### Exercise prompt
Provide again, from the entries below, every line from the one containing "R9: 2.2k (SIG17, U2/in-) -> 2.2k (5V, U2/in-)" through the one containing "U101 pin GP5: INT -> none", exactly as written, and no other line.

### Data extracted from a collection
=== Section Start ===

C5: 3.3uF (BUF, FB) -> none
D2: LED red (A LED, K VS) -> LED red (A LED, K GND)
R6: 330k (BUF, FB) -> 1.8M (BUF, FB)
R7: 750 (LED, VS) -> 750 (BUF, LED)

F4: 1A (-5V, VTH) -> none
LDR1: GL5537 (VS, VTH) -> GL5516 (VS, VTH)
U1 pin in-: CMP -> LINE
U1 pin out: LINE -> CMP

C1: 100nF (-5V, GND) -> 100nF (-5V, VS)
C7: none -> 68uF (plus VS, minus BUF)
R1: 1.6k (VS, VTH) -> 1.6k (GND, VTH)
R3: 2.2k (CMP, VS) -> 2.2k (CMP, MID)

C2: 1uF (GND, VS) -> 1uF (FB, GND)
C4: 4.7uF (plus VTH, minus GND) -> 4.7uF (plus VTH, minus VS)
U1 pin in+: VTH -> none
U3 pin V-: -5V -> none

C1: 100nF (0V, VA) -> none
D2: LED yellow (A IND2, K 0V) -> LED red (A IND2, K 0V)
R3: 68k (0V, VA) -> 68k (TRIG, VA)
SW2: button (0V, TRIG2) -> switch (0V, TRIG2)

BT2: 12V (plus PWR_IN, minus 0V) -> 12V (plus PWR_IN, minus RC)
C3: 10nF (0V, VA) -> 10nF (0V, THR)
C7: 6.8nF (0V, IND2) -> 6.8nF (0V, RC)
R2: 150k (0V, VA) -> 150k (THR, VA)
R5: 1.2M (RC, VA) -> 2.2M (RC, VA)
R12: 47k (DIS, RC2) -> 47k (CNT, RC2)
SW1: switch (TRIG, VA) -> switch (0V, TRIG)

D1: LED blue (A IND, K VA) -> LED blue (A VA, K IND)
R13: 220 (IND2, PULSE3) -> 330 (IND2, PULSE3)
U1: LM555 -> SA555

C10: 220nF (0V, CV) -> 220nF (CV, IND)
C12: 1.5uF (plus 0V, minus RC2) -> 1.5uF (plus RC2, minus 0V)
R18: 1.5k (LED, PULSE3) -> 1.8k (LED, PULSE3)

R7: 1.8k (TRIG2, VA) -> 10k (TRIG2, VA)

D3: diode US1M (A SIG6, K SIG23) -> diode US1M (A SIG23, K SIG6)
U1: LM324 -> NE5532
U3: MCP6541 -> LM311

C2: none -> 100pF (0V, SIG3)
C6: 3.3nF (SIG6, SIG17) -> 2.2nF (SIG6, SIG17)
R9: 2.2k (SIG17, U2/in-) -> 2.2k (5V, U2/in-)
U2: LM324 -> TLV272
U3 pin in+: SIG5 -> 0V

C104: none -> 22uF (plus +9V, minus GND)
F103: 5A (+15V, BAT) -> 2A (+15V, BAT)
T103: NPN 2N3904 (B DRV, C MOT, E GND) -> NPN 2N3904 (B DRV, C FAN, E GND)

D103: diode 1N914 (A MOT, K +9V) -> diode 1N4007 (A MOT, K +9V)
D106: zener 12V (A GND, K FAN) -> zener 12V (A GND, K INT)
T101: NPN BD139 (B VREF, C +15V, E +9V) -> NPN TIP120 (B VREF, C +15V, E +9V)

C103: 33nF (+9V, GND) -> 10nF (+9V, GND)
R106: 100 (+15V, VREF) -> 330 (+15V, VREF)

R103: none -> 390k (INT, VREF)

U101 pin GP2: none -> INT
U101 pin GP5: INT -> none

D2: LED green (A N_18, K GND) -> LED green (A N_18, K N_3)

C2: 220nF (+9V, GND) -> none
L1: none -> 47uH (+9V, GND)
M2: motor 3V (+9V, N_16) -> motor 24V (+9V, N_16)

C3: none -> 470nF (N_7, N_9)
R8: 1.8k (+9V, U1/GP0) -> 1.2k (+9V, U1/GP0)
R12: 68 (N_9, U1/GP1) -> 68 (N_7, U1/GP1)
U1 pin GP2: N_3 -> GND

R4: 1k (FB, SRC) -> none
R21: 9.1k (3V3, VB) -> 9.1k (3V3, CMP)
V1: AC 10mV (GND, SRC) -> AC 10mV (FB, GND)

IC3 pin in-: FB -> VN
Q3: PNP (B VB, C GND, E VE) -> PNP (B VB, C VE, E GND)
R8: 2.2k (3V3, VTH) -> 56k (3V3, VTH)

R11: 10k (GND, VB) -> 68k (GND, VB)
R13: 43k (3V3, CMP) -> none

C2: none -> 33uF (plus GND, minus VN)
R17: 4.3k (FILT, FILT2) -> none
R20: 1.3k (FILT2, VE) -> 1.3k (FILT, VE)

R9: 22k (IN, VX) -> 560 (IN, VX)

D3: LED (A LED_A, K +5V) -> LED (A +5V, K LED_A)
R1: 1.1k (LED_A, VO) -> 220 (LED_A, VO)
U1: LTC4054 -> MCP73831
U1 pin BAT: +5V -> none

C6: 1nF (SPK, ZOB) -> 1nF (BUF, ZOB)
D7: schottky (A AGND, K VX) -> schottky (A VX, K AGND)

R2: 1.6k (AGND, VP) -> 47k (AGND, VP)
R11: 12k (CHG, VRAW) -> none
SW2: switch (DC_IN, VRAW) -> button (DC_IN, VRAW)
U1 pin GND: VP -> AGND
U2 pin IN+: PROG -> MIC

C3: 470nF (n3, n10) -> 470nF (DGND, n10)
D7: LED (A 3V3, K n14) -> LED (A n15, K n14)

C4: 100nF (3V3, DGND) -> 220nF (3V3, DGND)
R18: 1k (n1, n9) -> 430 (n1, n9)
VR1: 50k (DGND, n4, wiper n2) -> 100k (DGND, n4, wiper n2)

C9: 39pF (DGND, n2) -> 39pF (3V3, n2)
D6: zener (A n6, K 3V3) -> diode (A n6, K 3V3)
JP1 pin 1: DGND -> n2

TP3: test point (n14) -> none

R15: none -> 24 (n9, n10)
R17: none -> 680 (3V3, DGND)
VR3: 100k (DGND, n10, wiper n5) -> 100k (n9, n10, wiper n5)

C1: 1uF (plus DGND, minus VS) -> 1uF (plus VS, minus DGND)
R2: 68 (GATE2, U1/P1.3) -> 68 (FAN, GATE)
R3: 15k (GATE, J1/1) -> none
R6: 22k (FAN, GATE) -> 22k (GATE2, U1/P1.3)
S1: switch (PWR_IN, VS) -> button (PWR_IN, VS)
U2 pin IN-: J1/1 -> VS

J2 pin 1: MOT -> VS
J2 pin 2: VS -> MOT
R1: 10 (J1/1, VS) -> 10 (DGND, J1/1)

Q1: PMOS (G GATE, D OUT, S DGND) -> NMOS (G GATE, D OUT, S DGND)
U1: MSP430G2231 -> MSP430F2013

=== Section End ===

### Solution
R9: 2.2k (SIG17, U2/in-) -> 2.2k (5V, U2/in-)
U2: LM324 -> TLV272
U3 pin in+: SIG5 -> 0V

C104: none -> 22uF (plus +9V, minus GND)
F103: 5A (+15V, BAT) -> 2A (+15V, BAT)
T103: NPN 2N3904 (B DRV, C MOT, E GND) -> NPN 2N3904 (B DRV, C FAN, E GND)

D103: diode 1N914 (A MOT, K +9V) -> diode 1N4007 (A MOT, K +9V)
D106: zener 12V (A GND, K FAN) -> zener 12V (A GND, K INT)
T101: NPN BD139 (B VREF, C +15V, E +9V) -> NPN TIP120 (B VREF, C +15V, E +9V)

C103: 33nF (+9V, GND) -> 10nF (+9V, GND)
R106: 100 (+15V, VREF) -> 330 (+15V, VREF)

R103: none -> 390k (INT, VREF)

U101 pin GP2: none -> INT
U101 pin GP5: INT -> none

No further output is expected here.